**Study material**
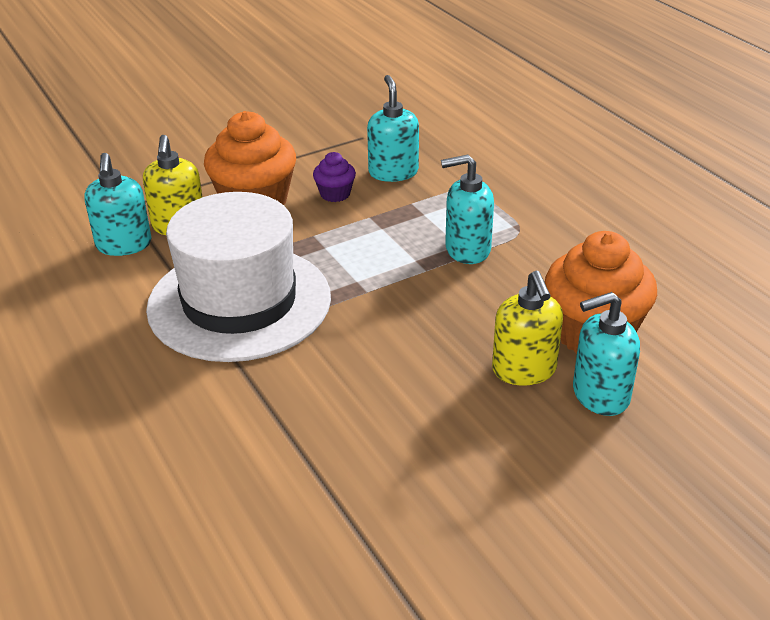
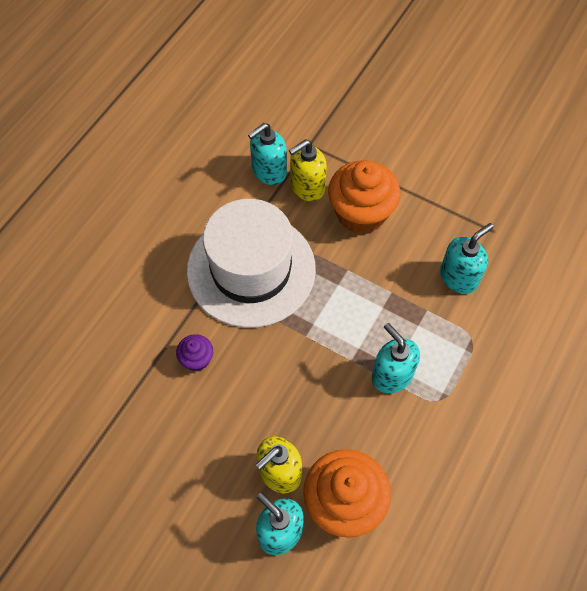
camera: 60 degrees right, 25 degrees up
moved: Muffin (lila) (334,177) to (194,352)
--
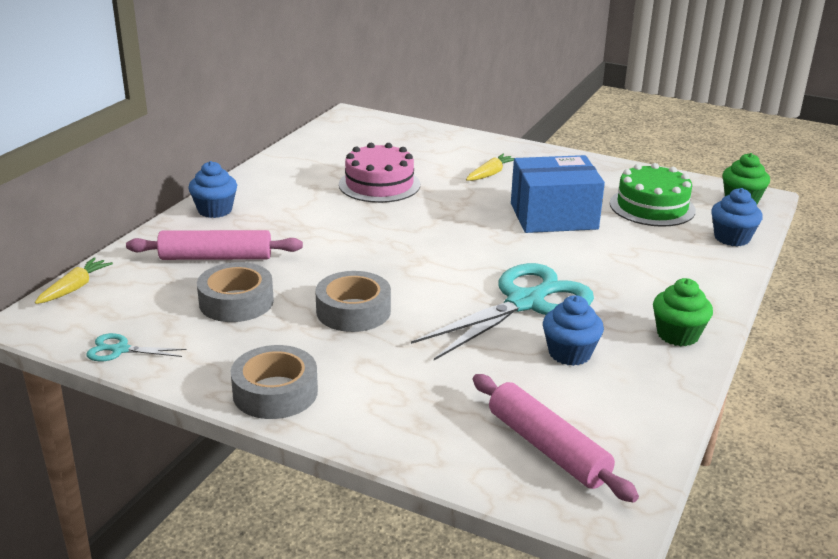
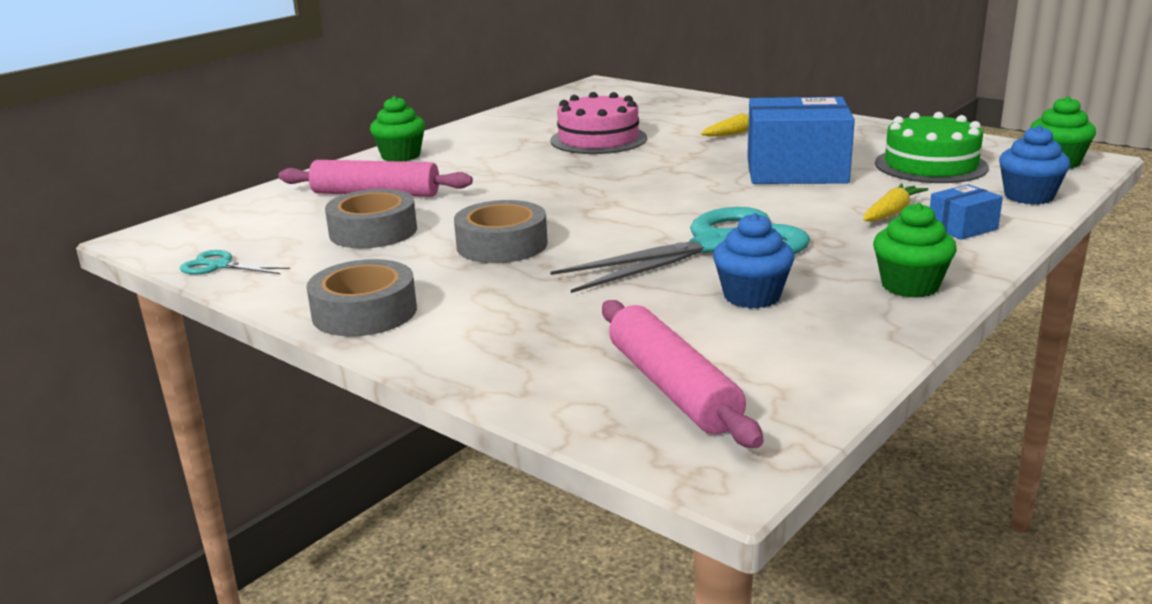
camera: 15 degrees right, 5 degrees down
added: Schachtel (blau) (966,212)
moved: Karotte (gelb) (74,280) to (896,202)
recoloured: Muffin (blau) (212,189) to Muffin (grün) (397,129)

**Exercise**
Within the records, how many lines carry the word "degrees"? Reply with the figure alone.

**Answer to this exercise**
2